**What to work on:** Below are records to give again exactly; omit each image they contain.

**Data listing:**
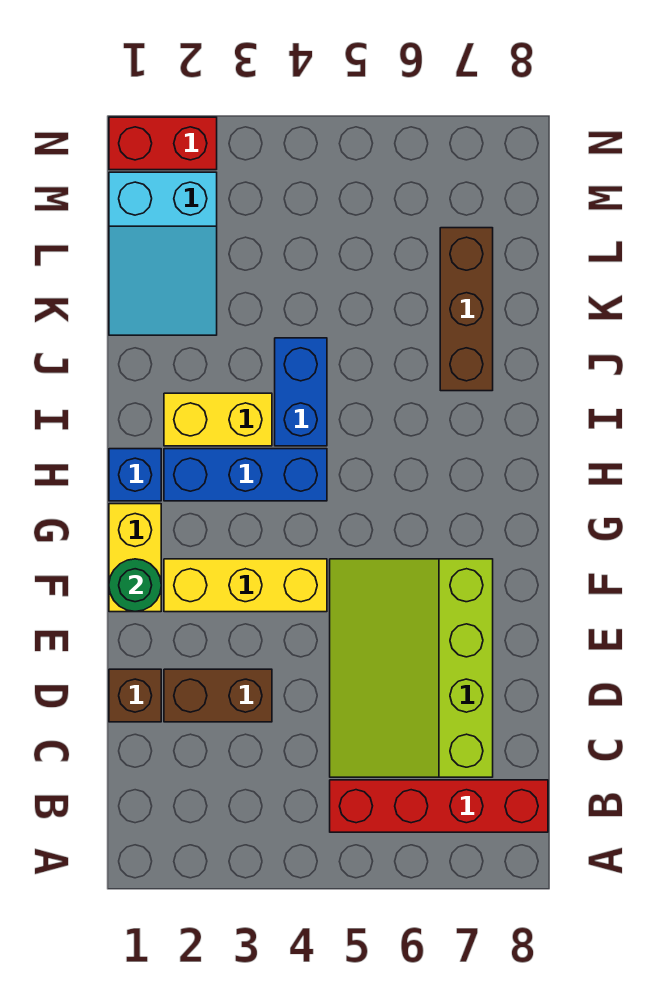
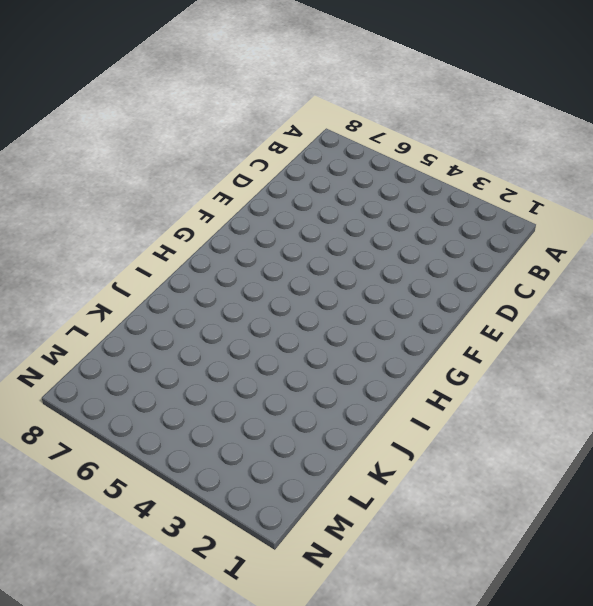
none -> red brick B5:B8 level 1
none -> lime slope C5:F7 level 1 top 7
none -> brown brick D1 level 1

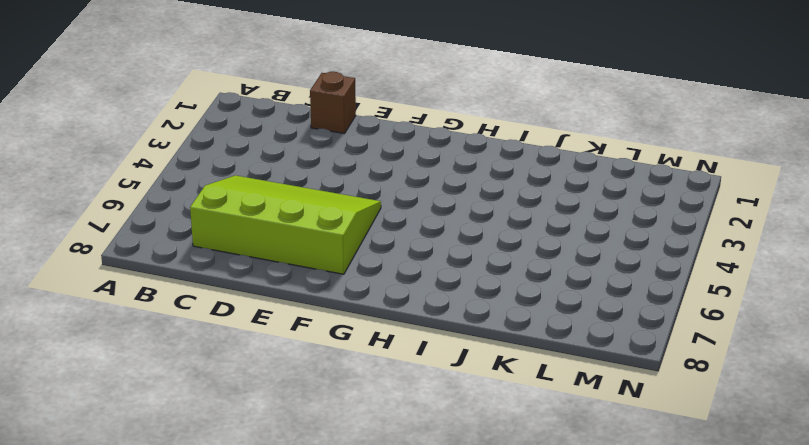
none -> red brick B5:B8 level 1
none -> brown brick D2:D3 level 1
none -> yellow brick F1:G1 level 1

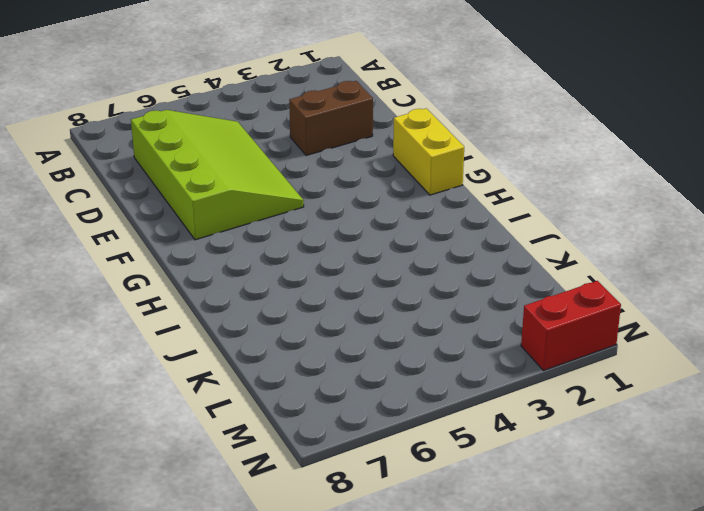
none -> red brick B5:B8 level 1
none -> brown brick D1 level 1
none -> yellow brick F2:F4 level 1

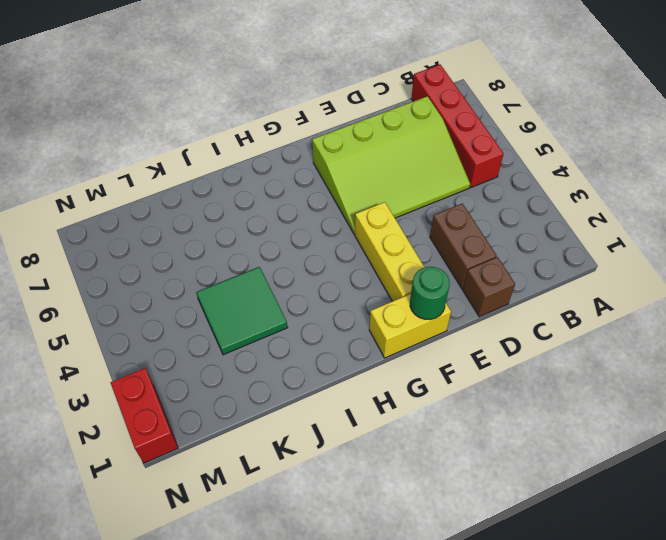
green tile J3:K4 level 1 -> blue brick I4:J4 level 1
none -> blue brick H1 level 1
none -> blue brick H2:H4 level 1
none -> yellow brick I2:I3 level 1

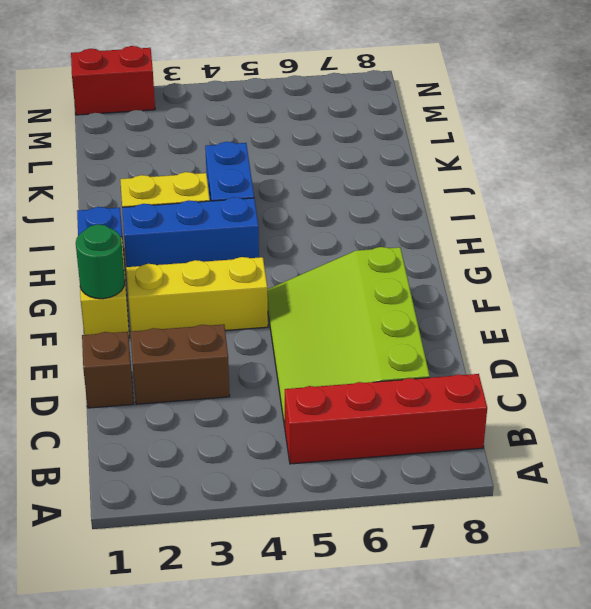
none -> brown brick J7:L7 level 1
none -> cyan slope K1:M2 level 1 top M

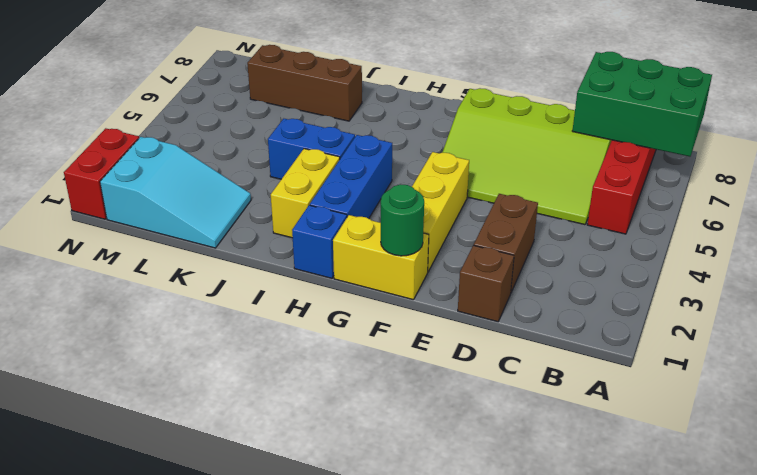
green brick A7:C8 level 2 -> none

**Result of the exercise:**
none -> red brick B5:B8 level 1
none -> lime slope C5:F7 level 1 top 7
none -> brown brick D1 level 1

none -> red brick B5:B8 level 1
none -> brown brick D2:D3 level 1
none -> yellow brick F1:G1 level 1

none -> red brick B5:B8 level 1
none -> brown brick D1 level 1
none -> yellow brick F2:F4 level 1

green tile J3:K4 level 1 -> blue brick I4:J4 level 1
none -> blue brick H1 level 1
none -> blue brick H2:H4 level 1
none -> yellow brick I2:I3 level 1

none -> brown brick J7:L7 level 1
none -> cyan slope K1:M2 level 1 top M

green brick A7:C8 level 2 -> none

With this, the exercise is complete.